TASK DIRECTIONS >>
What is the number of lines in these records that hold the word "image"? Reply with that number alone.
(Beginning of DATA LISTING)
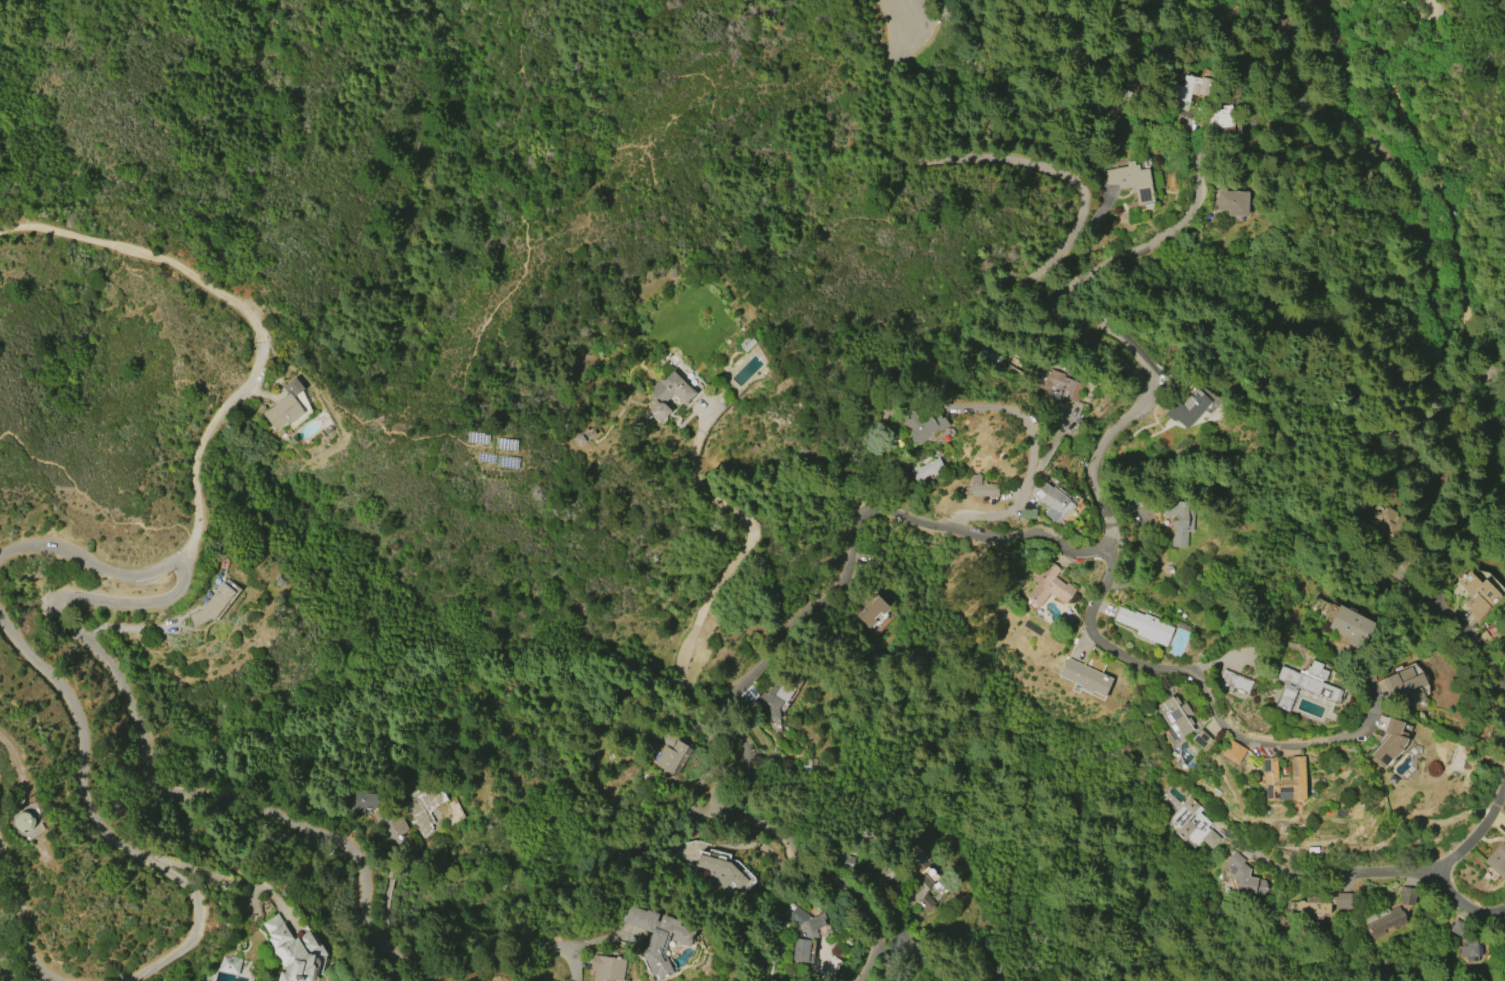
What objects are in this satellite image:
road: (1422, 15)
building: (1193, 88)
building: (1219, 121)
road: (1069, 172)
road: (1428, 180)
building: (1131, 181)
road: (1395, 186)
building: (1232, 201)
road: (1142, 248)
road: (248, 313)
building: (747, 344)
road: (476, 353)
building: (1055, 383)
building: (668, 395)
building: (1185, 408)
building: (291, 411)
road: (1022, 419)
building: (921, 426)
building: (584, 435)
building: (925, 469)
building: (982, 486)
road: (1026, 489)
road: (89, 499)
building: (1051, 501)
building: (1134, 501)
building: (1027, 512)
building: (1179, 519)
road: (90, 560)
road: (735, 565)
road: (32, 579)
building: (1049, 586)
building: (1477, 595)
building: (212, 604)
building: (875, 614)
road: (805, 618)
building: (1144, 626)
building: (1350, 627)
building: (1498, 636)
road: (1482, 647)
road: (1249, 648)
road: (1195, 676)
building: (1084, 677)
building: (1234, 681)
building: (1304, 685)
building: (1405, 685)
building: (773, 696)
building: (1177, 716)
building: (1201, 738)
building: (1389, 742)
building: (1232, 751)
building: (670, 757)
road: (155, 774)
building: (1284, 780)
building: (357, 800)
building: (423, 808)
road: (1472, 808)
building: (1193, 824)
building: (398, 825)
road: (103, 828)
building: (1498, 858)
road: (1282, 866)
road: (202, 867)
road: (1428, 870)
building: (722, 872)
building: (882, 876)
building: (1243, 876)
building: (919, 881)
building: (1407, 895)
building: (1344, 901)
building: (1314, 905)
road: (26, 909)
building: (1384, 921)
building: (805, 935)
building: (658, 937)
building: (1465, 942)
building: (293, 951)
road: (578, 963)
building: (229, 965)
building: (607, 968)

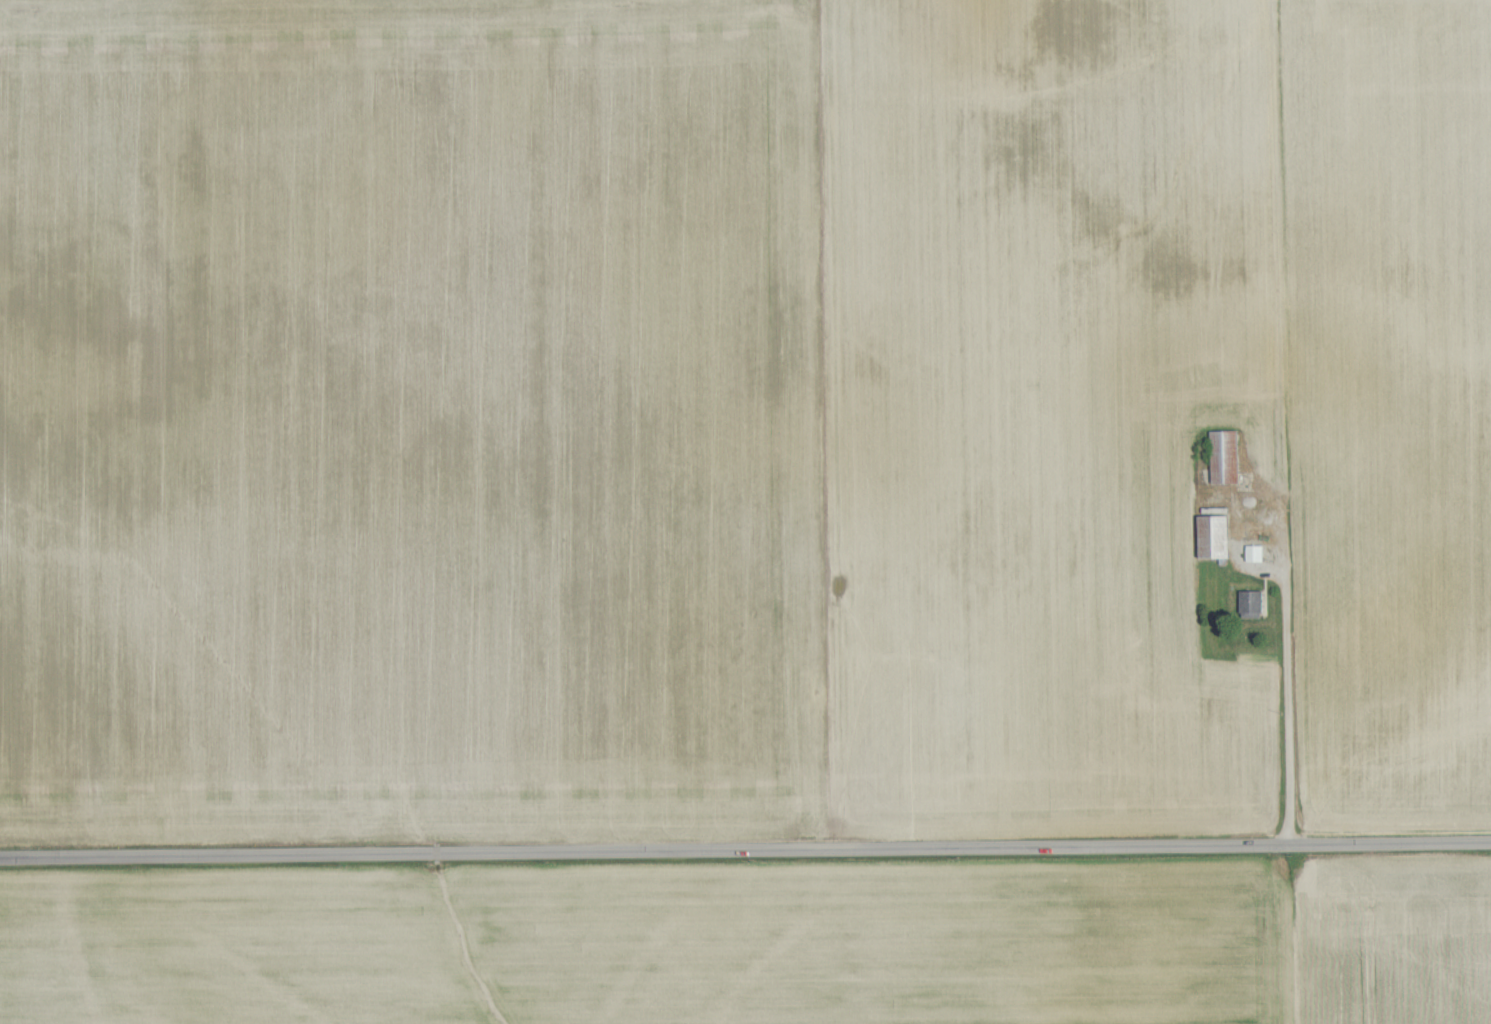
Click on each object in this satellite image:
building: (1228, 454)
building: (1219, 534)
building: (1258, 551)
building: (1254, 600)
road: (1287, 656)
road: (745, 853)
(End of DATA LISTING)
RESPONSE FOR THIS EXERCISE >>
2